→ Data
* * *

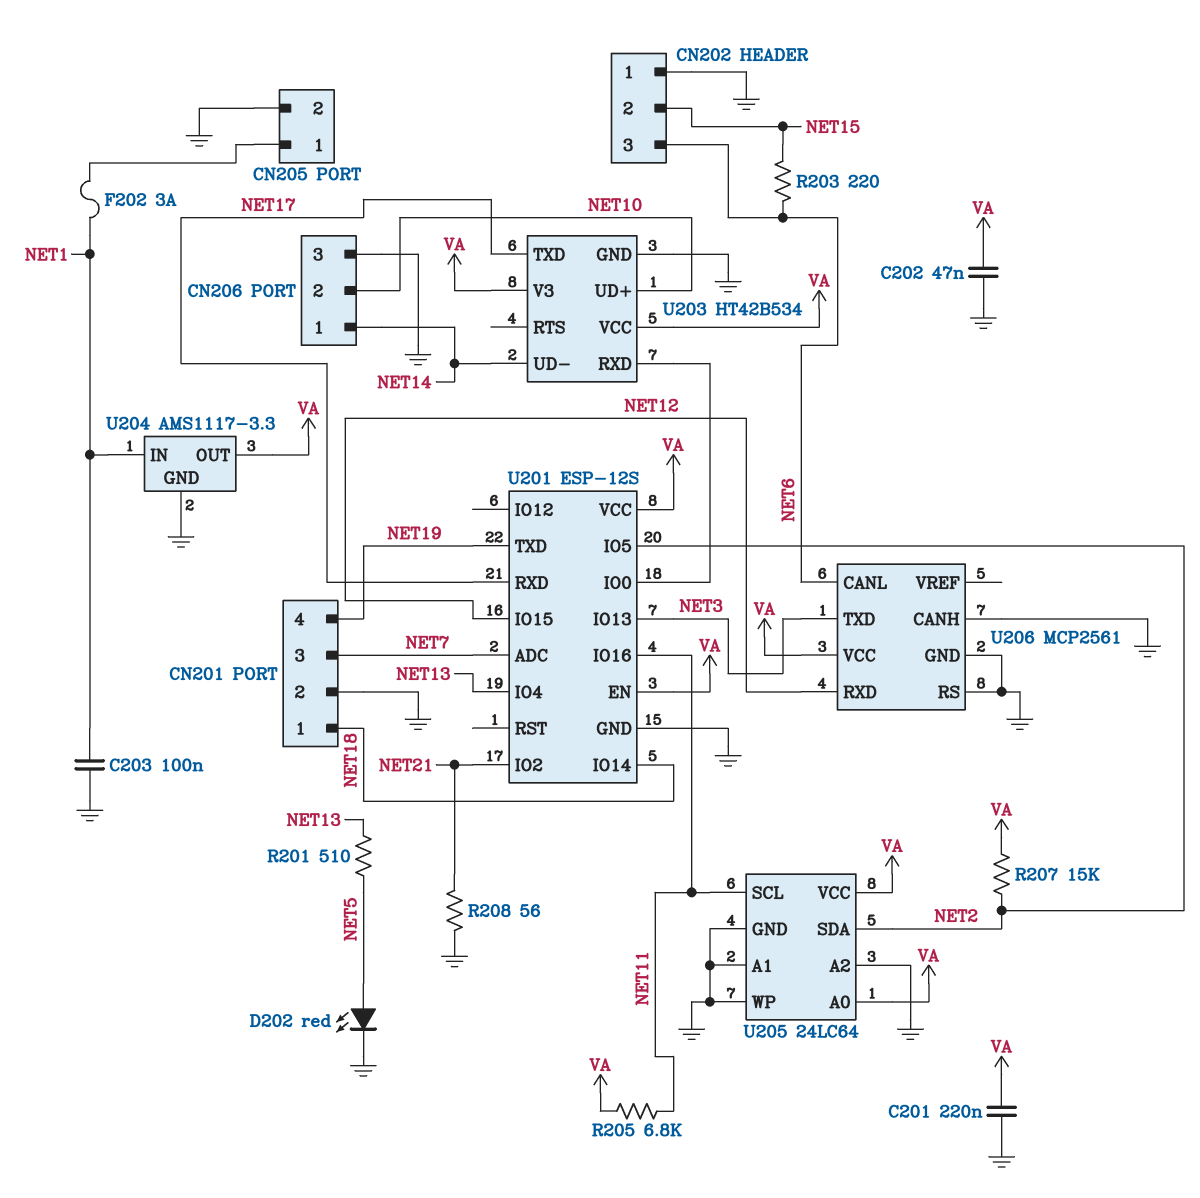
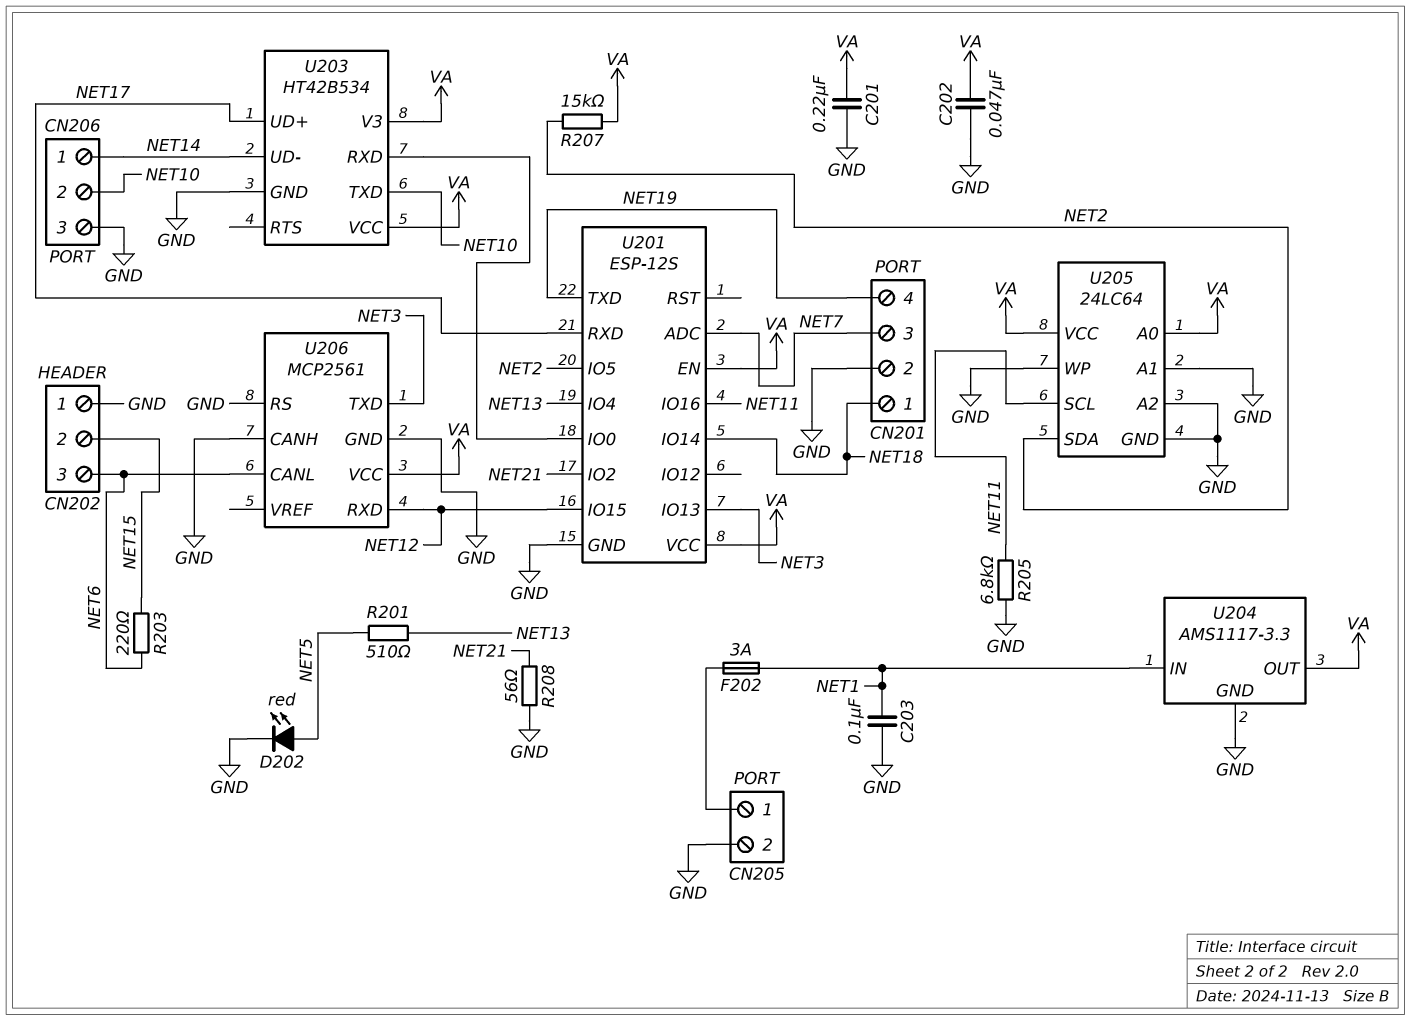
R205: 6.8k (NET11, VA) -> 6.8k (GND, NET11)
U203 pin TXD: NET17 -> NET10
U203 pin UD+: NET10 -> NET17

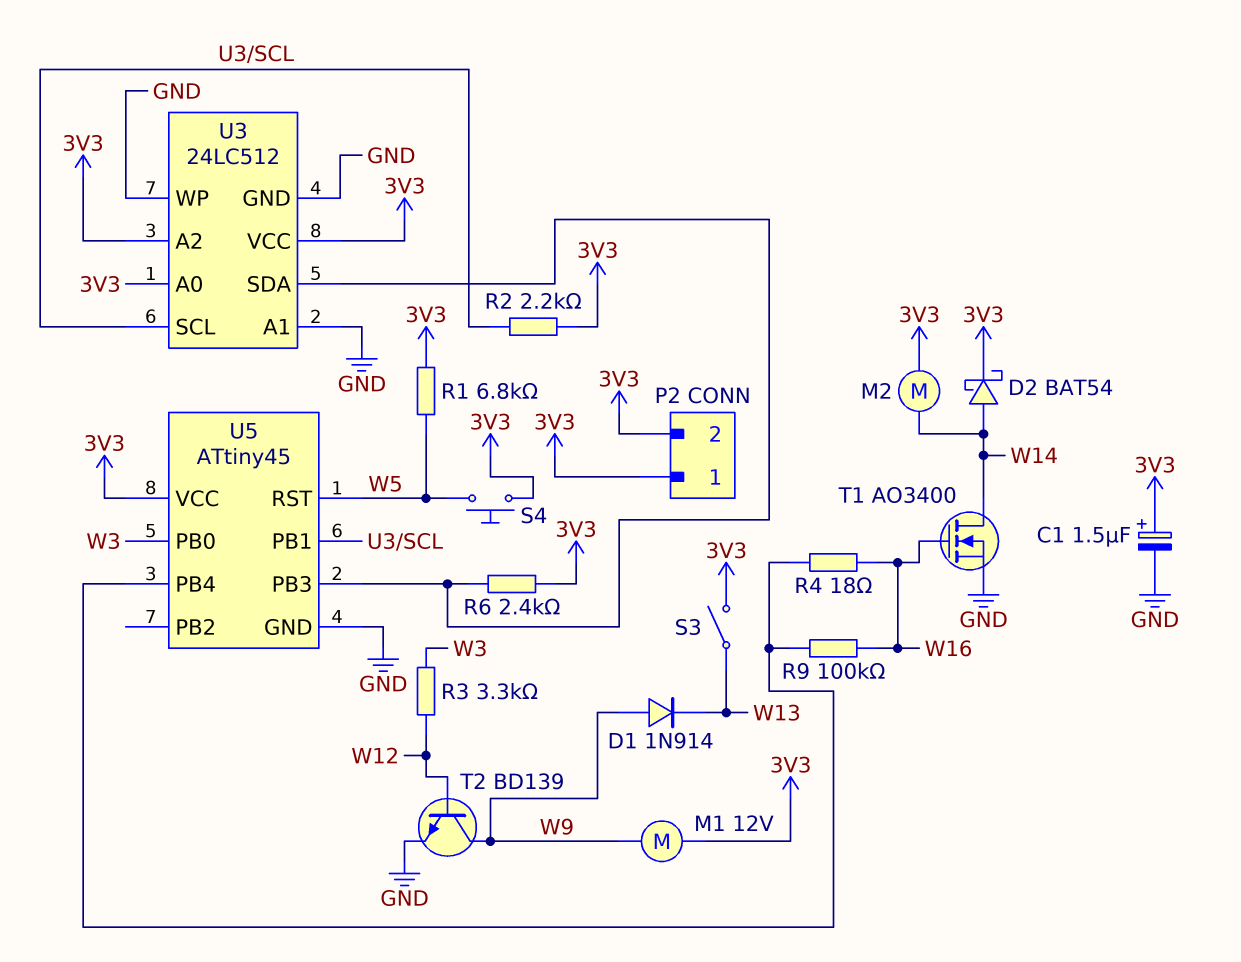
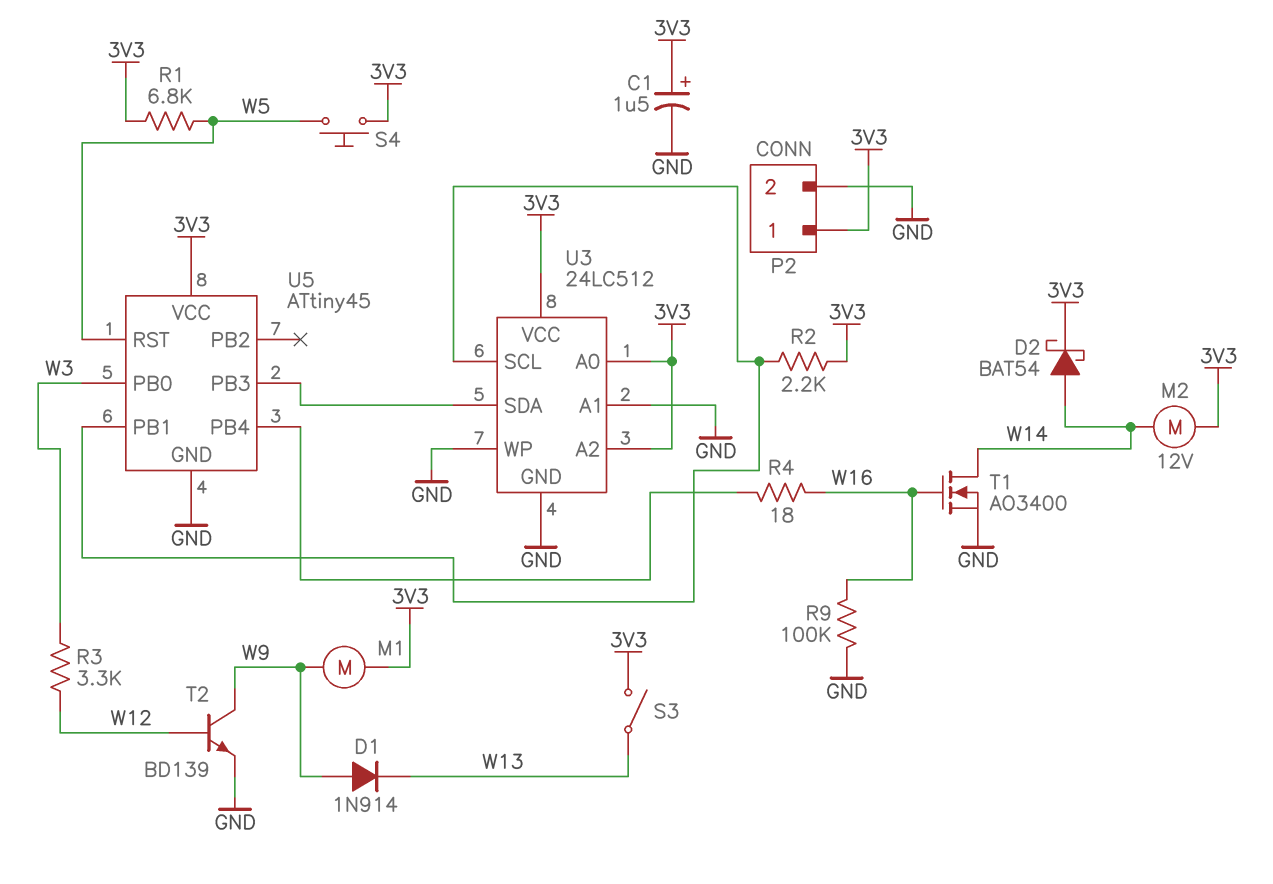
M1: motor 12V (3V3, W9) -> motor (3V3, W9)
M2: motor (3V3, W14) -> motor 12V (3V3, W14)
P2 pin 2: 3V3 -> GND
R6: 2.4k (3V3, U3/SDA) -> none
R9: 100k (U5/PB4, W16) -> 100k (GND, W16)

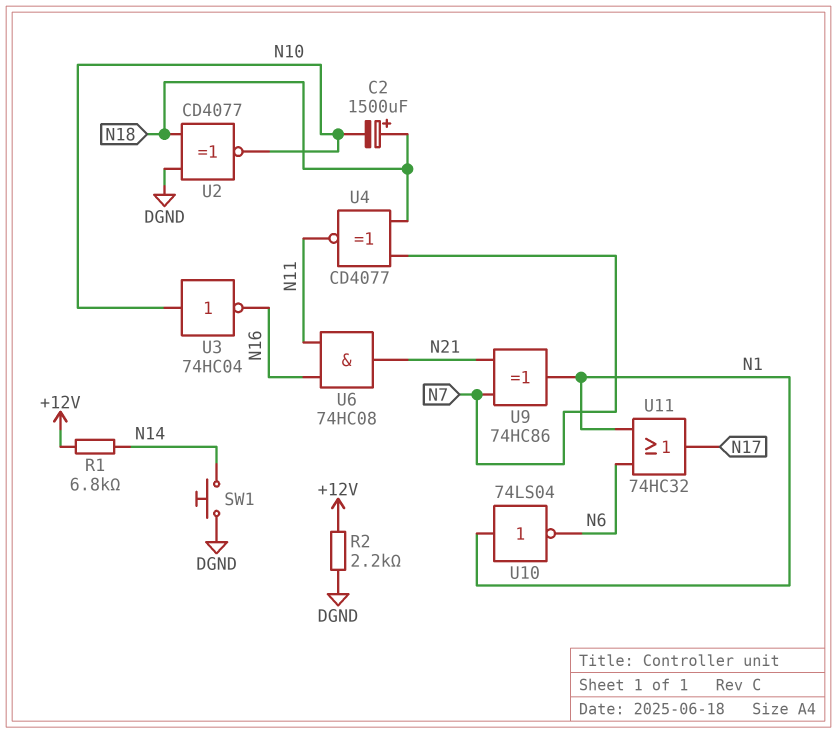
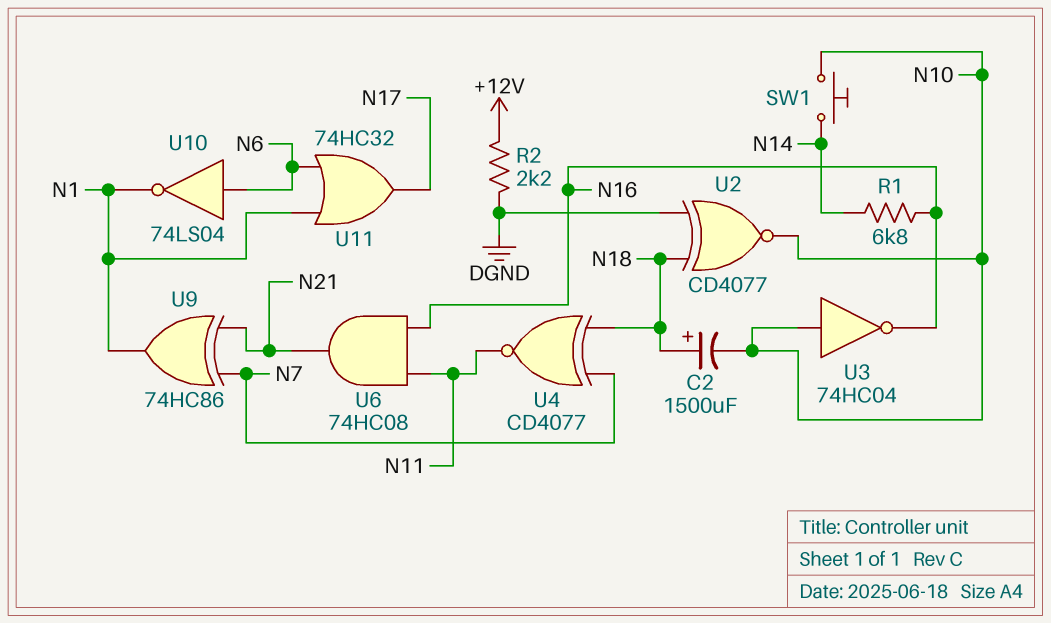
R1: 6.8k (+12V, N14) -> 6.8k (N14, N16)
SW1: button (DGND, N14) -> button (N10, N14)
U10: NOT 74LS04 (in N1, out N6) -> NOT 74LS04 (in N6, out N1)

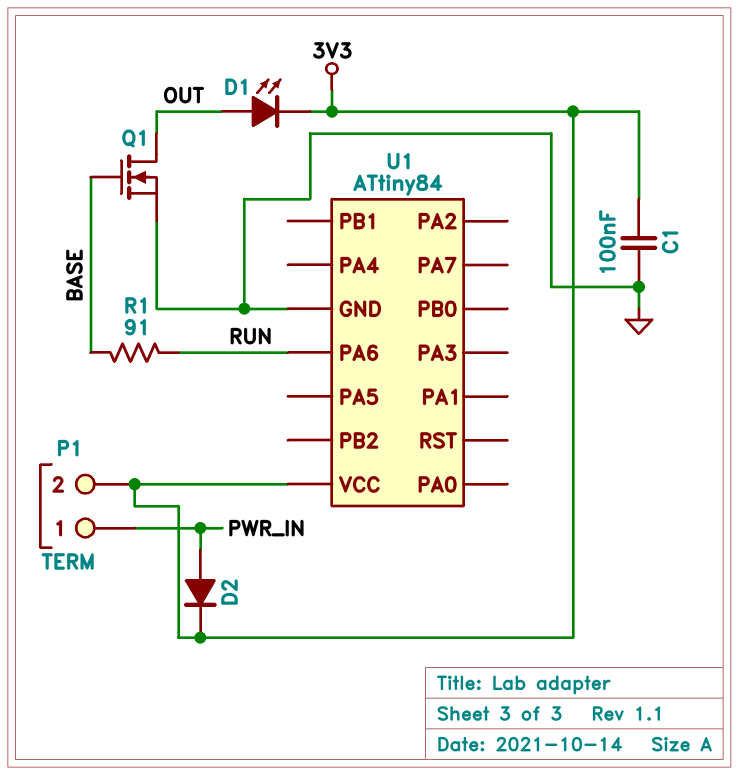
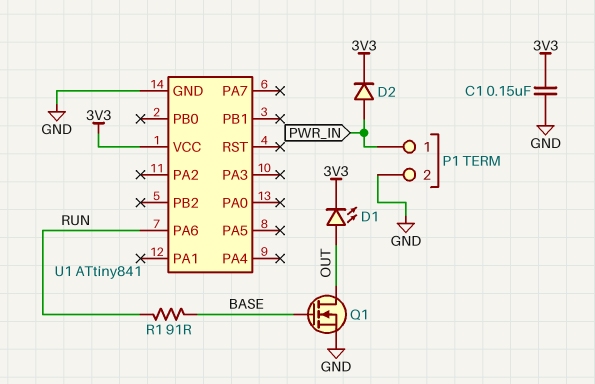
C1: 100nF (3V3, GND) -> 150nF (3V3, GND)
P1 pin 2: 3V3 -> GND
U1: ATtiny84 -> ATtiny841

* * *

→ Instructions for the task
Each line from the one that holds "U203 pin UD+: NET10 -> NET17" through the end of the material should be repeated exactly, and nothing more. Leave out any picture.

→ Answer box
U203 pin UD+: NET10 -> NET17

M1: motor 12V (3V3, W9) -> motor (3V3, W9)
M2: motor (3V3, W14) -> motor 12V (3V3, W14)
P2 pin 2: 3V3 -> GND
R6: 2.4k (3V3, U3/SDA) -> none
R9: 100k (U5/PB4, W16) -> 100k (GND, W16)

R1: 6.8k (+12V, N14) -> 6.8k (N14, N16)
SW1: button (DGND, N14) -> button (N10, N14)
U10: NOT 74LS04 (in N1, out N6) -> NOT 74LS04 (in N6, out N1)

C1: 100nF (3V3, GND) -> 150nF (3V3, GND)
P1 pin 2: 3V3 -> GND
U1: ATtiny84 -> ATtiny841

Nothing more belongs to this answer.